- **EXERCISE BRIEF**
Every line in the data below that holds "none" should be found and copied.

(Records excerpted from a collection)

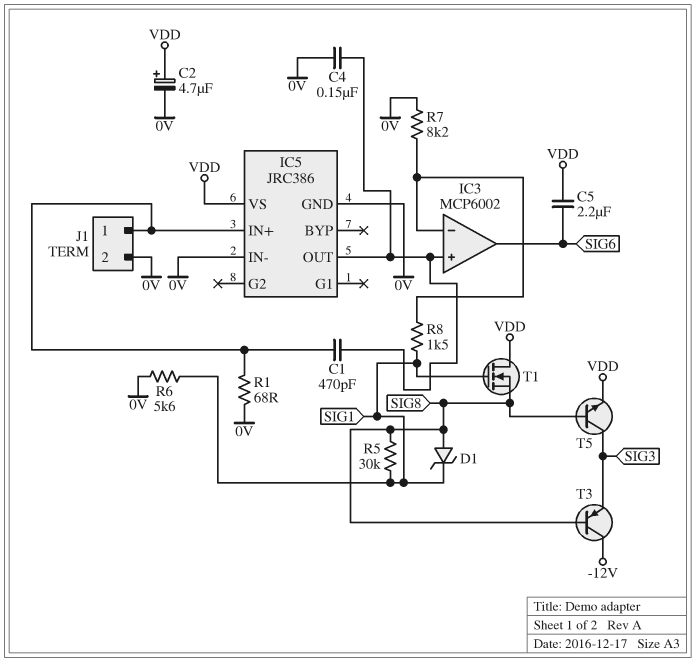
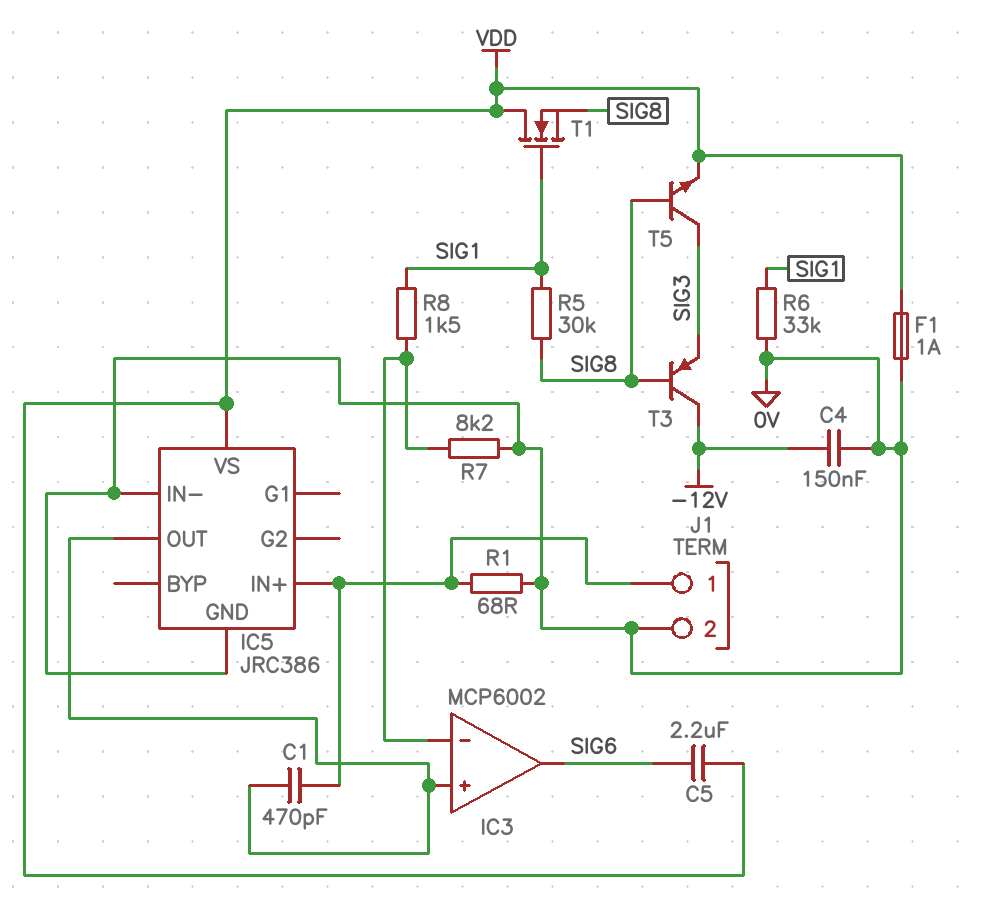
C2: 4.7uF (plus VDD, minus 0V) -> none
C4: 150nF (0V, IC3/in+) -> 150nF (-12V, 0V)
D1: zener (A SIG8, K SIG1) -> none
F1: none -> 1A (0V, VDD)
R6: 5.6k (0V, SIG1) -> 33k (0V, SIG1)

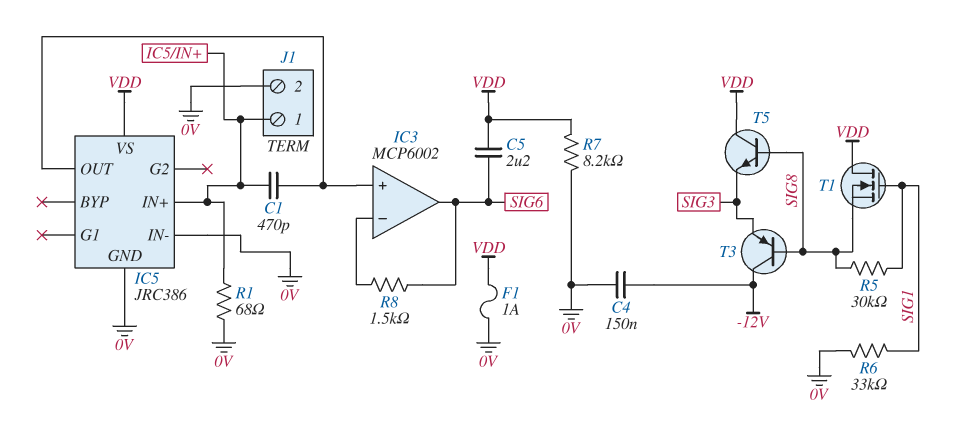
R7: 8.2k (0V, IC3/in-) -> 8.2k (0V, VDD)
R8: 1.5k (IC3/in-, SIG1) -> 1.5k (IC3/in-, SIG6)
T5: NPN (B SIG8, C SIG3, E VDD) -> NPN (B SIG8, C VDD, E SIG3)

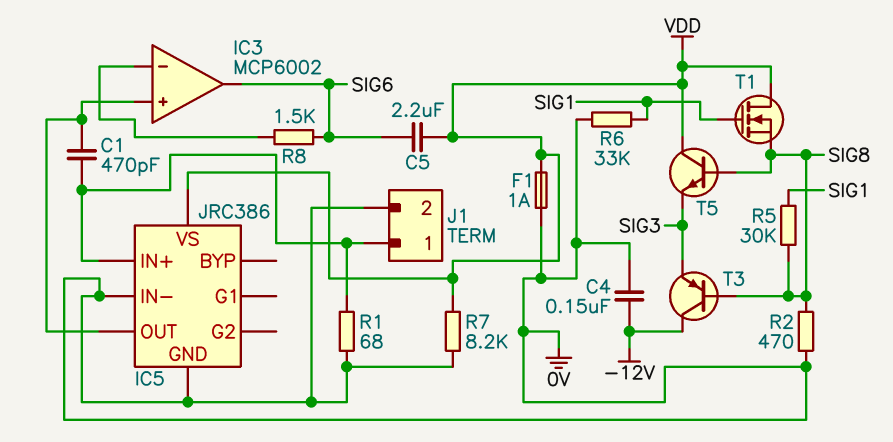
R2: none -> 470 (0V, SIG8)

- **OUTPUT**
C2: 4.7uF (plus VDD, minus 0V) -> none
D1: zener (A SIG8, K SIG1) -> none
F1: none -> 1A (0V, VDD)
R2: none -> 470 (0V, SIG8)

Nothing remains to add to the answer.